(Provided data begins)

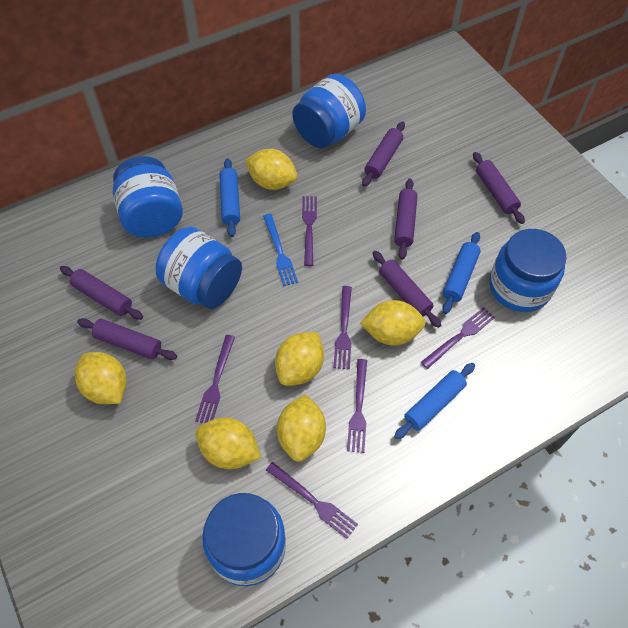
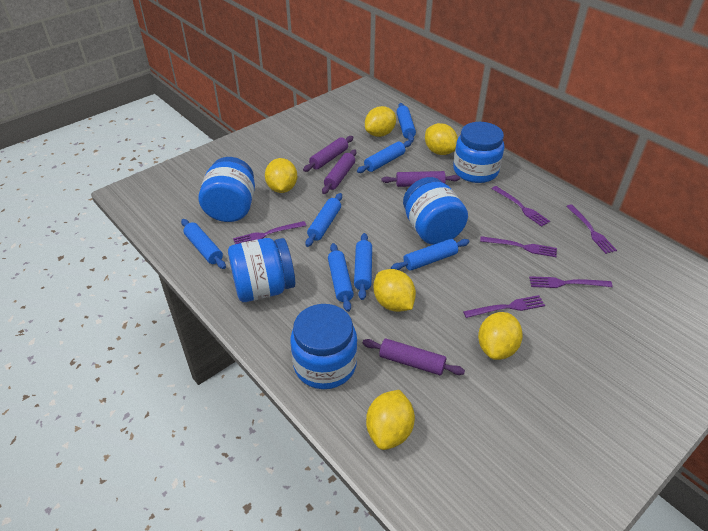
blue fork: 1 -> 0
blue rolling pin: 3 -> 7
purple rolling pin: 6 -> 4

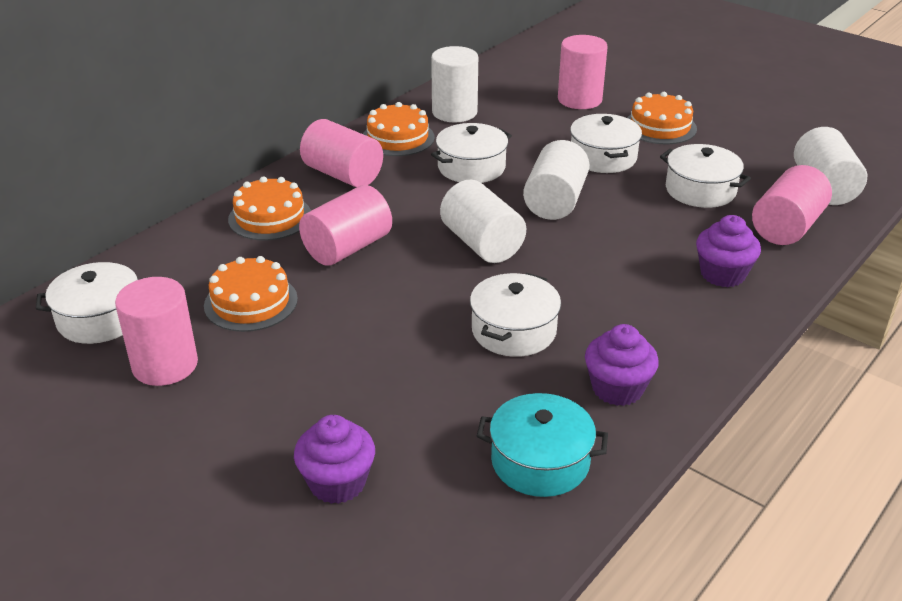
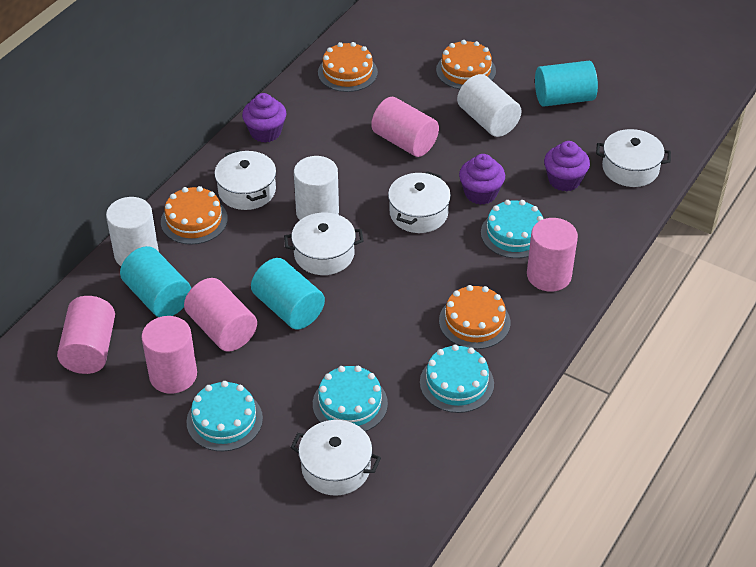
turquoise cake: 0 -> 4
turquoise cylinder: 0 -> 3
turquoise pot: 1 -> 0
white cylinder: 4 -> 3

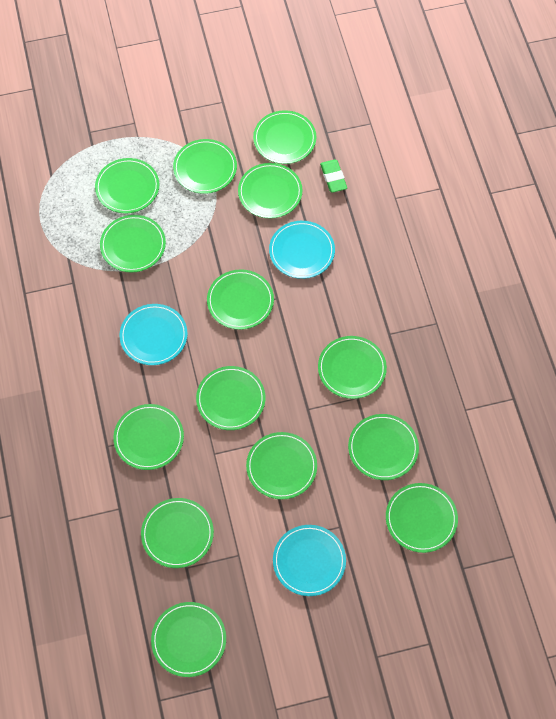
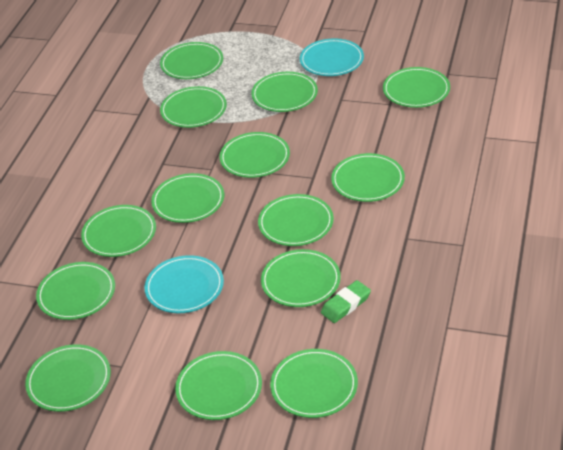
turquoise plate: 3 -> 2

(Provided data ends)

To do
Wherever the string "rolling" occurs in the records above, copy that line.

Reply to the task
blue rolling pin: 3 -> 7
purple rolling pin: 6 -> 4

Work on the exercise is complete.